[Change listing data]
========================

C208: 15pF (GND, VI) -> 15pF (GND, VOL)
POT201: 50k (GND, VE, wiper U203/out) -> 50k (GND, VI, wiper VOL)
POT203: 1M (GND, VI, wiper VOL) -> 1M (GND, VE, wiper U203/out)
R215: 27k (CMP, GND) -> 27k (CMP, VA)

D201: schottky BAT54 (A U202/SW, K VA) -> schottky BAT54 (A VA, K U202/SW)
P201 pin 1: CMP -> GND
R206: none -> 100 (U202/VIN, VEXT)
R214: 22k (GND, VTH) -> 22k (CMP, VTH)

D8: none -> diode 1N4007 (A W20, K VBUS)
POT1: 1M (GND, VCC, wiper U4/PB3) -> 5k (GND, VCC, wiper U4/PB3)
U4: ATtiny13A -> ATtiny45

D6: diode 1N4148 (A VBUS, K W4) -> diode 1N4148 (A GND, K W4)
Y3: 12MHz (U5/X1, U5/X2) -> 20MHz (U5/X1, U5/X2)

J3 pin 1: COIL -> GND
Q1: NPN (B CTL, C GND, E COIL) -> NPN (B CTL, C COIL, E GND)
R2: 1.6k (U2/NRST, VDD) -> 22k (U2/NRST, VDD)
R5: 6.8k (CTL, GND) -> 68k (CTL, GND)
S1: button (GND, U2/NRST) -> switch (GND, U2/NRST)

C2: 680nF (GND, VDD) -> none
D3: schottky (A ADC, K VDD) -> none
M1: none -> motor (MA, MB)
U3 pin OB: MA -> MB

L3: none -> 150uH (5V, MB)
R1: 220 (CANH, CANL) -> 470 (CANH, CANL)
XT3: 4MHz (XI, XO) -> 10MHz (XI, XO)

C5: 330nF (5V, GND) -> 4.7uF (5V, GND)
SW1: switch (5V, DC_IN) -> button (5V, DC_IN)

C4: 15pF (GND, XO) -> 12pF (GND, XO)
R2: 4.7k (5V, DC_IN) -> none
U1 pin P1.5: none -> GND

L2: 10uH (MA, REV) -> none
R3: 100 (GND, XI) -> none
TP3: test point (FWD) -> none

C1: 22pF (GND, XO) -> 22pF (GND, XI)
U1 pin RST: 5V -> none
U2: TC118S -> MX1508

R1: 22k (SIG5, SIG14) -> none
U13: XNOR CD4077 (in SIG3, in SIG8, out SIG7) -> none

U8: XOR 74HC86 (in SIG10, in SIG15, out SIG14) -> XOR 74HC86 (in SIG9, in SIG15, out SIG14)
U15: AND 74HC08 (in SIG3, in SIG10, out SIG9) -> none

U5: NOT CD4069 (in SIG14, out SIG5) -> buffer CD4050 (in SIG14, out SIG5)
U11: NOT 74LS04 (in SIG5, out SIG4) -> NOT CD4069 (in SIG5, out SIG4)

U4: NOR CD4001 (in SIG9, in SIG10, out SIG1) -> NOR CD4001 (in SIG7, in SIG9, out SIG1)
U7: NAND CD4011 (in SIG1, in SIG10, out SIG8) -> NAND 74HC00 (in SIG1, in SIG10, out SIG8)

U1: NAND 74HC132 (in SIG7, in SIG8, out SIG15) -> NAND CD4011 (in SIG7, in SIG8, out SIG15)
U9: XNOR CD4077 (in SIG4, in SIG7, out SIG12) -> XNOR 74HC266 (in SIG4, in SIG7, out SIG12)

========================

Extract every line above containing the word "diode".

D8: none -> diode 1N4007 (A W20, K VBUS)
D6: diode 1N4148 (A VBUS, K W4) -> diode 1N4148 (A GND, K W4)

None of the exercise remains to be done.